_STATED GOAL:_ Leaving out the pictures, output the lines from the one that contains "Outline whatever counts" through the end of the material, exactly as they stand.

_DATA PROVIDED:_
....
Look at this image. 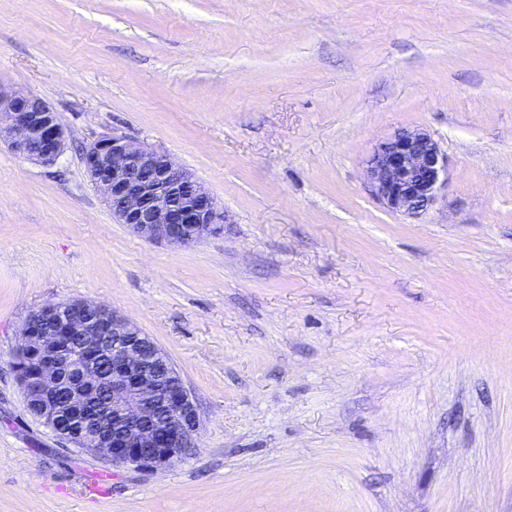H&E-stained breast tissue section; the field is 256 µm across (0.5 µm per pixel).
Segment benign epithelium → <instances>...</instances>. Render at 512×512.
Returning a JSON list of instances; mask_svg holds the SVG:
<instances>
[{
  "mask_svg": "<svg viewBox=\"0 0 512 512\" xmlns=\"http://www.w3.org/2000/svg\"><path fill=\"white\" fill-rule=\"evenodd\" d=\"M19 156L51 165L66 148V131L57 112L23 90L0 94V141ZM90 181L104 195L112 214L138 236L187 246L220 232L224 210L204 186L167 154L114 133L91 142L82 153ZM447 161L424 131L398 130L368 160L373 195L390 211L414 216L436 201ZM112 335V418L106 425L65 428L56 393L67 361L58 337H74L78 374L68 388L66 406L78 413L101 386L97 358L102 337ZM36 352L34 367L16 370L26 404L57 437L115 467L164 468L195 447L198 408L180 373L161 349L116 309L85 300L49 303L34 310L21 332L18 355Z\"/></svg>",
  "mask_w": 512,
  "mask_h": 512,
  "instance_id": "7a95c632",
  "label": "benign epithelium"
}]
</instances>
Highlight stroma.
<instances>
[{"mask_svg": "<svg viewBox=\"0 0 512 512\" xmlns=\"http://www.w3.org/2000/svg\"><path fill=\"white\" fill-rule=\"evenodd\" d=\"M0 87L68 133L51 166L0 145V512H512V0H0ZM400 128L448 158L415 216L367 185ZM113 133L223 232L120 224L82 162ZM76 299L174 364L182 458L115 467L29 414L20 332Z\"/></svg>", "mask_w": 512, "mask_h": 512, "instance_id": "stroma-1", "label": "stroma"}]
</instances>
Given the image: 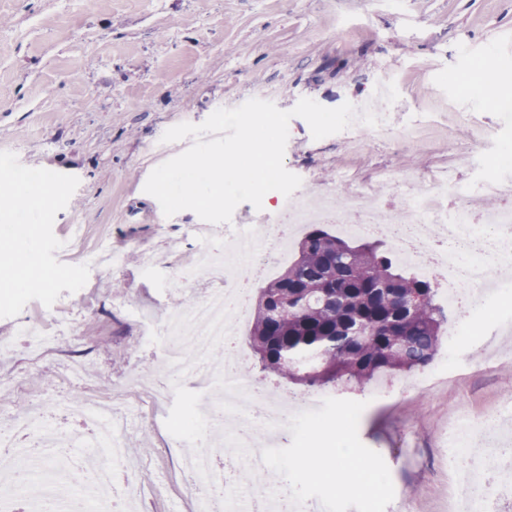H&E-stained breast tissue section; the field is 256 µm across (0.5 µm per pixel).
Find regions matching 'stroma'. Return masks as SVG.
<instances>
[{
    "instance_id": "obj_1",
    "label": "stroma",
    "mask_w": 512,
    "mask_h": 512,
    "mask_svg": "<svg viewBox=\"0 0 512 512\" xmlns=\"http://www.w3.org/2000/svg\"><path fill=\"white\" fill-rule=\"evenodd\" d=\"M486 60L512 79V0H0V178L63 188L36 242L55 278L0 290V337L14 343L0 361V422L43 401L63 433L79 435L75 397L123 403L152 376L170 396L124 435L131 467L120 490L139 512H191L177 445L200 381L164 376L148 324L213 287L206 275L182 288L170 278L195 250L223 249L224 228L190 210L164 216L144 192L151 171L192 144L163 133L252 98L335 108L386 83L387 130L316 140L293 118L284 165L302 190L338 199L375 193L390 173L420 189L451 165L467 177L459 161L477 142L512 143L496 86H460ZM408 128L417 134L404 148ZM446 311L449 325L473 327L447 341L446 388L419 395L399 373L332 392L365 402L359 438L415 512L448 507L449 419L493 414L512 398V308L470 314L460 301Z\"/></svg>"
}]
</instances>
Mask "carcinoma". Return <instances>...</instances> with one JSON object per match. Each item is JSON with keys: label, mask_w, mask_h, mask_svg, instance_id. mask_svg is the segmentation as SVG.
Masks as SVG:
<instances>
[{"label": "carcinoma", "mask_w": 512, "mask_h": 512, "mask_svg": "<svg viewBox=\"0 0 512 512\" xmlns=\"http://www.w3.org/2000/svg\"><path fill=\"white\" fill-rule=\"evenodd\" d=\"M447 321L433 281L382 243L309 225L298 257L262 289L250 344L264 370L308 386H361L426 366ZM362 324L369 334L357 337Z\"/></svg>", "instance_id": "obj_1"}]
</instances>
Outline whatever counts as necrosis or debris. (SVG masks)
<instances>
[{"label":"necrosis or debris","mask_w":512,"mask_h":512,"mask_svg":"<svg viewBox=\"0 0 512 512\" xmlns=\"http://www.w3.org/2000/svg\"><path fill=\"white\" fill-rule=\"evenodd\" d=\"M475 173L464 182L448 174L428 182L419 192L408 195L403 206L394 208L389 222L379 223L376 203L361 192L349 194L344 202L330 203L318 194L294 195L284 201L295 223L323 218L341 225L353 235L380 236L396 253L423 276L447 288L449 294L466 291L481 298L487 291L512 294V281L499 279L501 268L512 266V178L505 168L512 166L511 152H486L476 148L466 159ZM496 195L502 207L475 214L468 200L474 196ZM442 232L432 237L431 225ZM288 236L277 228L255 224L249 233H235L223 249L204 251L210 269L223 270L229 263L256 269L277 261ZM243 287L225 282L221 290L198 298L189 309L167 316L162 332L166 369L210 372L209 385L200 396L198 408L205 429L197 434L193 454L182 457L180 468L189 490L204 484L208 472L207 450L222 437L224 423H234L236 433L231 446L248 448L256 435L280 434L287 420L305 409L321 405L318 394L291 396L282 403L261 393L256 382L225 364L211 372V354L220 346L235 345L245 308ZM93 437L91 455L94 468L85 473L86 484L95 486L93 502L75 496L73 512H118L120 491L115 482L123 456L119 436L112 425L116 407L111 401L84 399L73 409ZM36 411L17 417L10 432L0 434V446L12 447L24 438L40 448V455H26L6 478L0 479V502L24 499L31 512H47L57 499L56 487L70 479L72 468L61 460L57 444L58 429L43 422ZM480 442L485 452L479 465H471L467 447ZM448 455L456 475L455 491L448 501V512H493L499 490L506 486L505 472L512 470V450L499 438L496 417L461 419L448 427Z\"/></svg>","instance_id":"4bbe7bcc"}]
</instances>
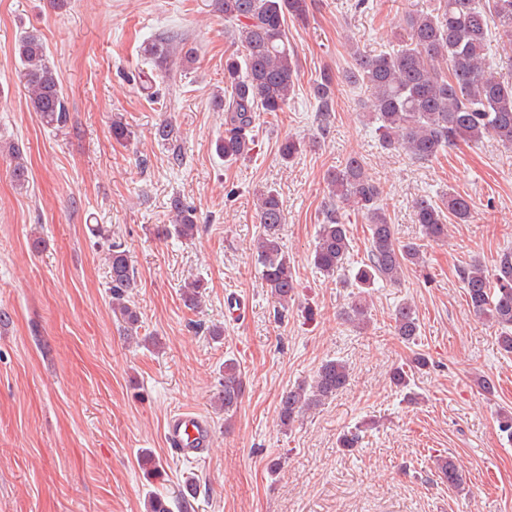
....
_EXPECTED ANSWER:_
Outline whatever counts as necrosis or debris. (SVG masks)
<instances>
[{"label":"necrosis or debris","mask_w":512,"mask_h":512,"mask_svg":"<svg viewBox=\"0 0 512 512\" xmlns=\"http://www.w3.org/2000/svg\"><path fill=\"white\" fill-rule=\"evenodd\" d=\"M475 173L464 182L448 174L428 182L419 192L408 195L403 206L394 208L389 222L379 223L376 203L361 192L349 194L344 202L330 203L318 194L294 195L284 201L295 223L323 218L341 225L353 235L380 236L396 253L423 276L447 288L449 294L466 291L481 298L487 291L512 294V281L499 279L501 268L512 266V178L505 168L512 166L511 152H486L476 148L466 159ZM496 195L502 207L475 214L468 200L474 196ZM442 232L432 237L431 225ZM288 236L277 228L255 224L249 233H235L223 249L204 251L210 269L223 270L229 263L256 269L277 261ZM243 287L225 282L221 290L198 298L189 309L167 316L162 332L166 369L210 372L209 385L200 396L198 408L205 429L197 434L193 454L182 457L180 468L189 490L204 484L208 472L207 450L222 437L224 423H234L236 433L231 446L248 448L256 435L280 434L287 420L305 409L321 405L318 394L291 396L282 403L261 393L256 382L225 364L211 372V354L220 346L235 345L245 308ZM93 437L91 455L94 468L85 473L86 484L95 486L93 502L75 496L73 512H118L120 491L115 482L123 456L119 436L112 425L116 407L111 401L84 399L73 409ZM36 411L17 417L10 432L0 434V446L12 447L24 438L40 448V455H26L6 478L0 479V502L24 499L31 512H47L57 499L56 487L70 479L72 468L61 460L57 444L58 429L43 422ZM480 442L485 452L479 465H471L467 447ZM448 455L456 475L455 491L448 501V512H493L499 490L506 486L505 472L512 470V450L499 438L496 417L461 419L448 427Z\"/></svg>","instance_id":"4bbe7bcc"}]
</instances>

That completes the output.